[Collection entries]
==========

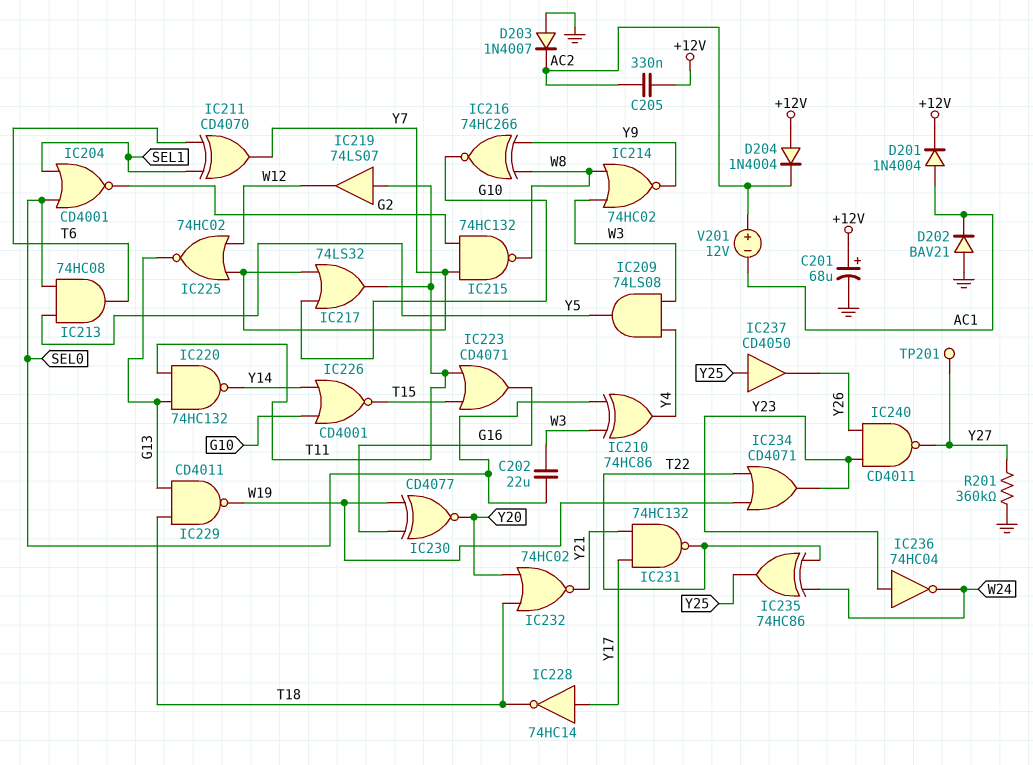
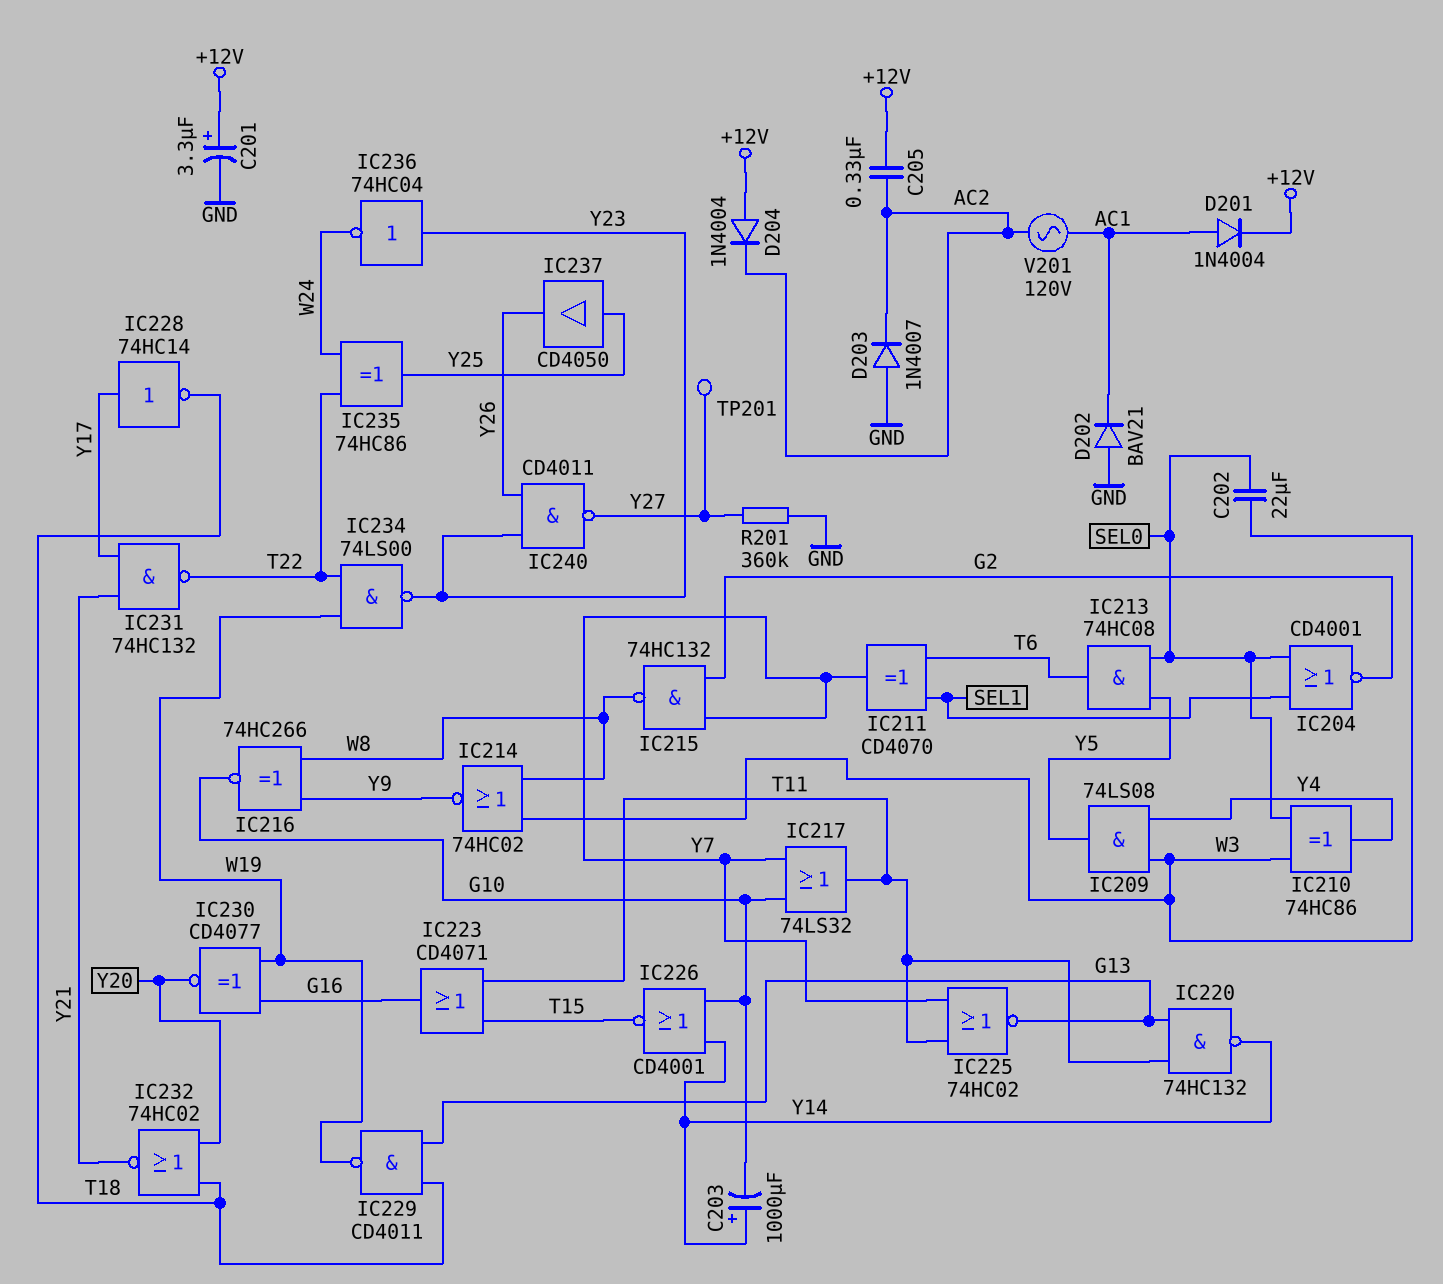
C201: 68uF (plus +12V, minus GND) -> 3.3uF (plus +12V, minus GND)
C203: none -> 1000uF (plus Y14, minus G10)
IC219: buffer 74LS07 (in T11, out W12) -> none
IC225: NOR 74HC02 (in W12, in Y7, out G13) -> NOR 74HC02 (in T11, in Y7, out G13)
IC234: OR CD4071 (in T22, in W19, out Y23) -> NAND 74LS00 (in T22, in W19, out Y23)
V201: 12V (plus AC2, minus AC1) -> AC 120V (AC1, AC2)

==========

**YOUR ASSIGNMENT**
Please retype the data exactly, but do not carry over any picture.

**RESPONSE BELOW**
C201: 68uF (plus +12V, minus GND) -> 3.3uF (plus +12V, minus GND)
C203: none -> 1000uF (plus Y14, minus G10)
IC219: buffer 74LS07 (in T11, out W12) -> none
IC225: NOR 74HC02 (in W12, in Y7, out G13) -> NOR 74HC02 (in T11, in Y7, out G13)
IC234: OR CD4071 (in T22, in W19, out Y23) -> NAND 74LS00 (in T22, in W19, out Y23)
V201: 12V (plus AC2, minus AC1) -> AC 120V (AC1, AC2)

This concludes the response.